- [INPUT DATA]:
((
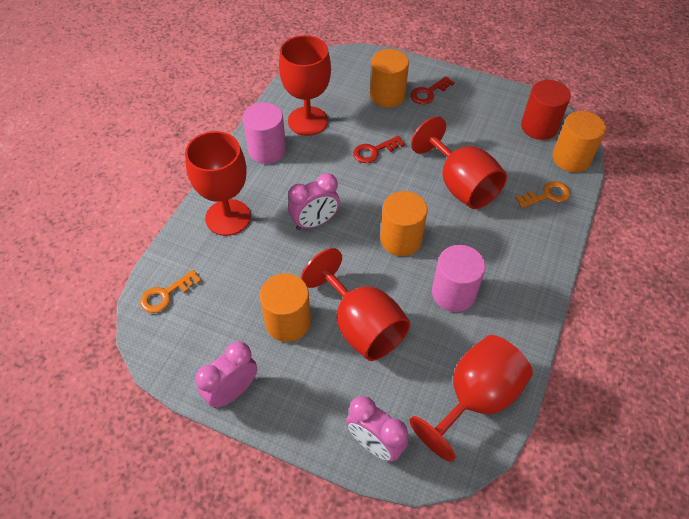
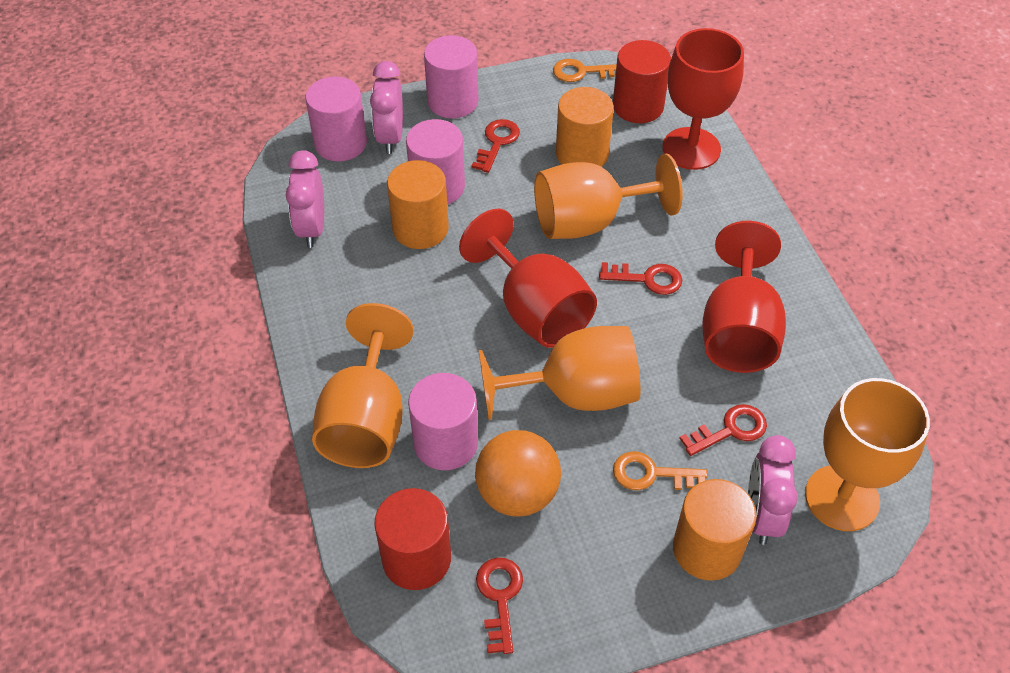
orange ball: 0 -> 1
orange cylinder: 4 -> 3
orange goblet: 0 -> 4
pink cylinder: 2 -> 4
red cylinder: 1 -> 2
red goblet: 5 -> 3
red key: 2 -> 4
))
((
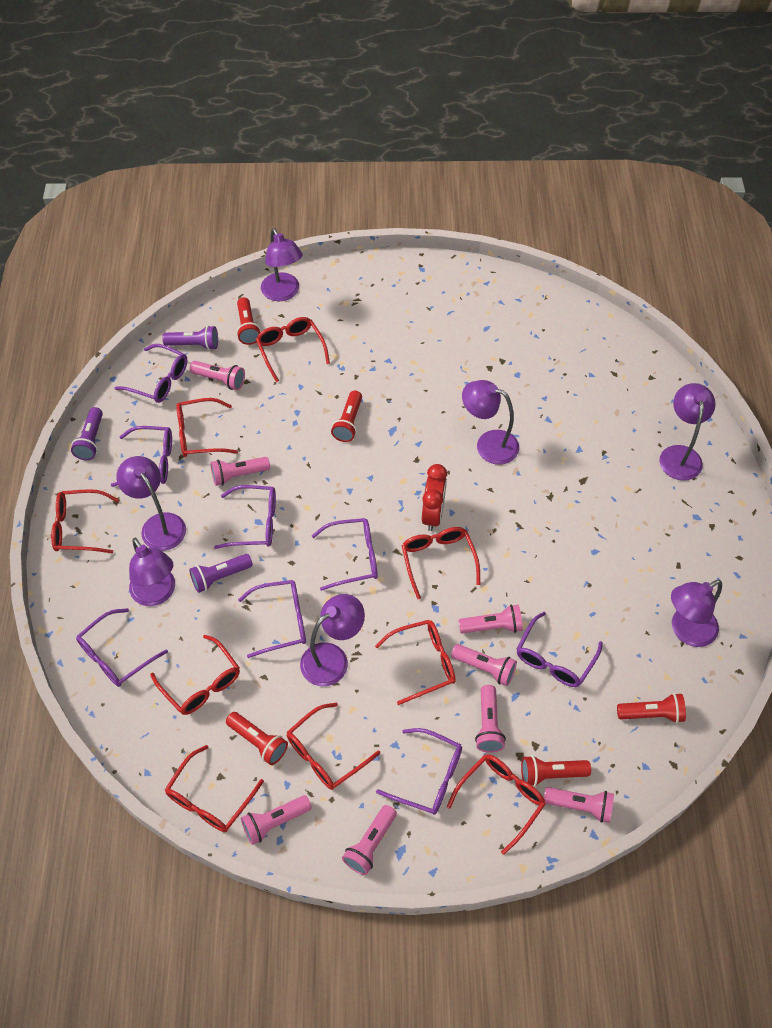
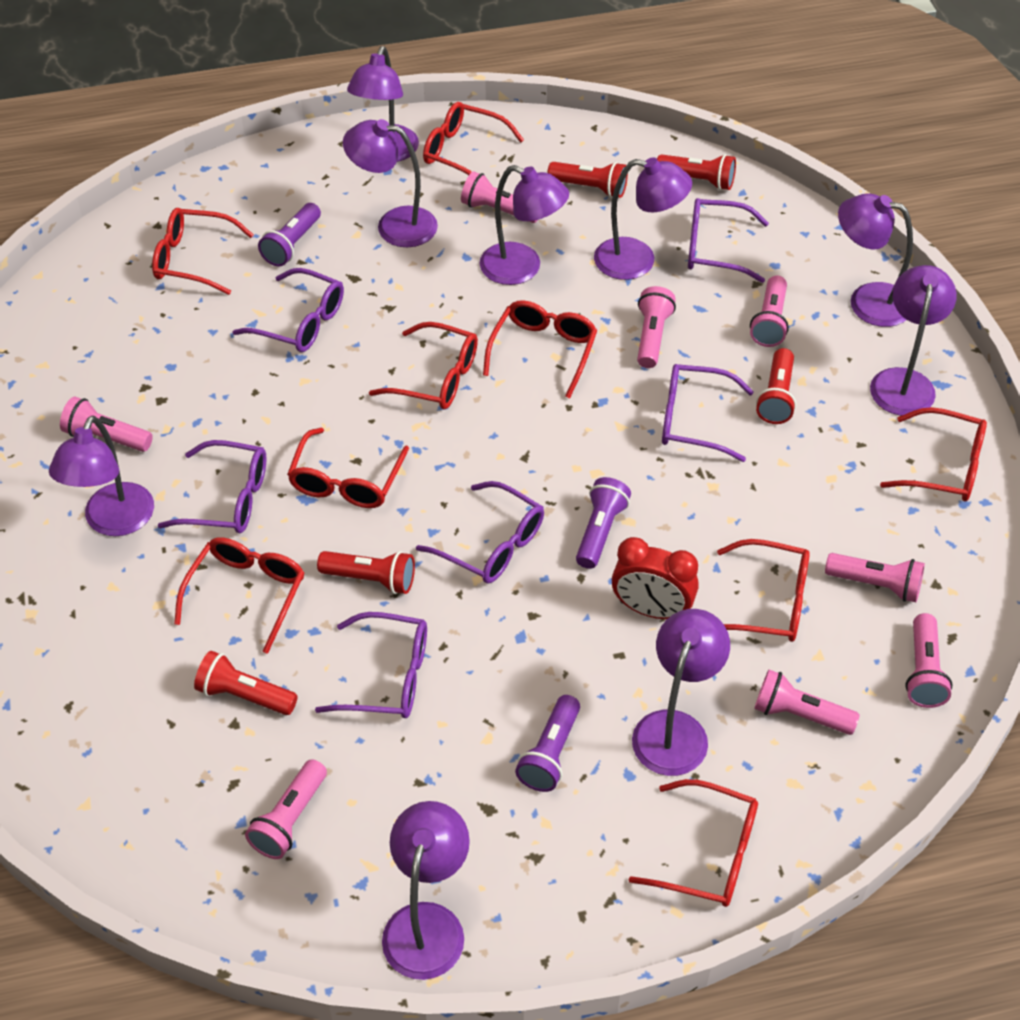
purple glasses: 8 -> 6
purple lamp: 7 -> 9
))
((
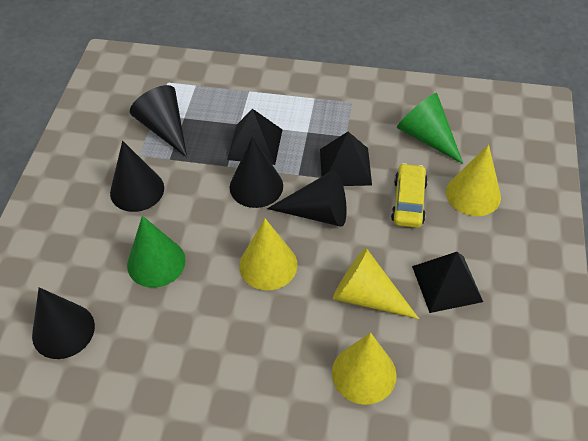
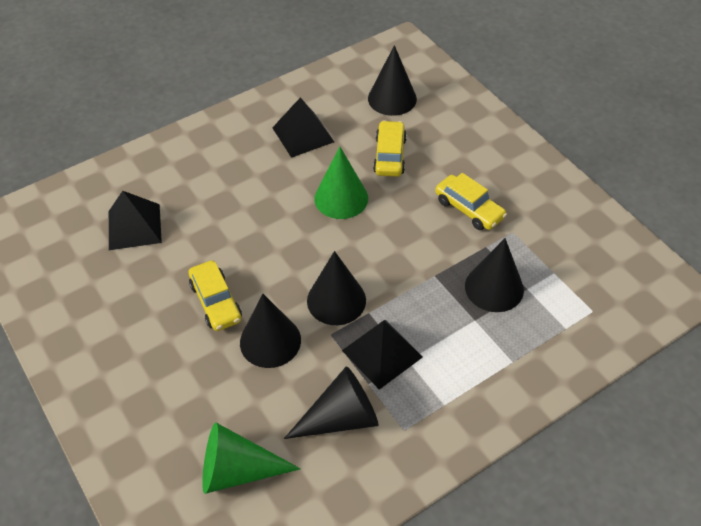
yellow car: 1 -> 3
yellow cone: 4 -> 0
))
- [TASK DESCRIPTION]: Among the records above, repeat exactly the line with "orange ball: 0 -> 1", the line with "red key: 2 -> 4", and every line in between, and only those.

- [REPLY TO THE TASK]:
orange ball: 0 -> 1
orange cylinder: 4 -> 3
orange goblet: 0 -> 4
pink cylinder: 2 -> 4
red cylinder: 1 -> 2
red goblet: 5 -> 3
red key: 2 -> 4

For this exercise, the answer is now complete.